Task details:
Using the entries below, write out the line with "none -> red cone I3 level 3", the line with "orange brick G1:G2", and every line in between, exactly as each is written.

___

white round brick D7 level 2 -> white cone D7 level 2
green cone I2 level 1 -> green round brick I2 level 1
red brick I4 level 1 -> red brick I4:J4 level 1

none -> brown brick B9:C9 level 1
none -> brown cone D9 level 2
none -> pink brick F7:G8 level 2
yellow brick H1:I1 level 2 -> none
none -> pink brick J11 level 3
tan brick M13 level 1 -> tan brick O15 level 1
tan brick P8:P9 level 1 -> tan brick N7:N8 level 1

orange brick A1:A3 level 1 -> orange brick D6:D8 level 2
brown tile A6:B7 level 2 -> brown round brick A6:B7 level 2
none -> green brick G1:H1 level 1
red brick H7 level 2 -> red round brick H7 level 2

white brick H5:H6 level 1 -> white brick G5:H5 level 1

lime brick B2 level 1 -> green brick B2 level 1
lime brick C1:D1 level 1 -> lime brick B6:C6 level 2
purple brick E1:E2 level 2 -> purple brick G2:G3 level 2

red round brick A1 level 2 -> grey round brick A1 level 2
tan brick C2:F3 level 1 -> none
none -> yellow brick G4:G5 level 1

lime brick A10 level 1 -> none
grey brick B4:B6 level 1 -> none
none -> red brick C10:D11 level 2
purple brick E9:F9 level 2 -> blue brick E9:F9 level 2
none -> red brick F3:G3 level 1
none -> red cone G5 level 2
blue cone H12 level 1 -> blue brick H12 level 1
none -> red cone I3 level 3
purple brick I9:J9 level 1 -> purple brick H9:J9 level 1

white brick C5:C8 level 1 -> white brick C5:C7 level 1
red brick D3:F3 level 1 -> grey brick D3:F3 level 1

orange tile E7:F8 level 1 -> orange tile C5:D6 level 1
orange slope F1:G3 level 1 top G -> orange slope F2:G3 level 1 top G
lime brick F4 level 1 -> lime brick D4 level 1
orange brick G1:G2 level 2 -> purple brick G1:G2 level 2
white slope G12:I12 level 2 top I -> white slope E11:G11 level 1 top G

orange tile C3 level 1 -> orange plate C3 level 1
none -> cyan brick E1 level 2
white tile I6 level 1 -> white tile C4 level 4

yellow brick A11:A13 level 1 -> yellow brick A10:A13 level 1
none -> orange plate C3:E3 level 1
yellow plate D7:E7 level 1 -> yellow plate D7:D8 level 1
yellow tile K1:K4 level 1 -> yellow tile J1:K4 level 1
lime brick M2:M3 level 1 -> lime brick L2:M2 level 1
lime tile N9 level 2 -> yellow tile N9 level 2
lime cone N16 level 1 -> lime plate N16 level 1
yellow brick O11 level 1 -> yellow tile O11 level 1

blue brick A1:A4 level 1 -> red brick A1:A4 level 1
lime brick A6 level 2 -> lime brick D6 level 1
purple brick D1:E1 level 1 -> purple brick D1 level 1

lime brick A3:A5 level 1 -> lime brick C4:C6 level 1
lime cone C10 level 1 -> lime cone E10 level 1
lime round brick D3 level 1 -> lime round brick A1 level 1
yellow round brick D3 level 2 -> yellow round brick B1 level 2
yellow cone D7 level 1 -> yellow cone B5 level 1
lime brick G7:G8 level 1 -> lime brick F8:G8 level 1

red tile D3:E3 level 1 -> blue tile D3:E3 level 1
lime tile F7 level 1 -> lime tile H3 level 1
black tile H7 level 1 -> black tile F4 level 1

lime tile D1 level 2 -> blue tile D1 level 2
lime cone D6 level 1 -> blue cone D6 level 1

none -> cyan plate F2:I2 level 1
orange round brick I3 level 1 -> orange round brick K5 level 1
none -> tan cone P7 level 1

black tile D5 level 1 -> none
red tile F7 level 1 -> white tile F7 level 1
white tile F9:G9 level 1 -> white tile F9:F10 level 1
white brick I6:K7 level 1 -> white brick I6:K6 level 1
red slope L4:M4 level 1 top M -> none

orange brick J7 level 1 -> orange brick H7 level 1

___

Exercise response:
none -> red cone I3 level 3
purple brick I9:J9 level 1 -> purple brick H9:J9 level 1

white brick C5:C8 level 1 -> white brick C5:C7 level 1
red brick D3:F3 level 1 -> grey brick D3:F3 level 1

orange tile E7:F8 level 1 -> orange tile C5:D6 level 1
orange slope F1:G3 level 1 top G -> orange slope F2:G3 level 1 top G
lime brick F4 level 1 -> lime brick D4 level 1
orange brick G1:G2 level 2 -> purple brick G1:G2 level 2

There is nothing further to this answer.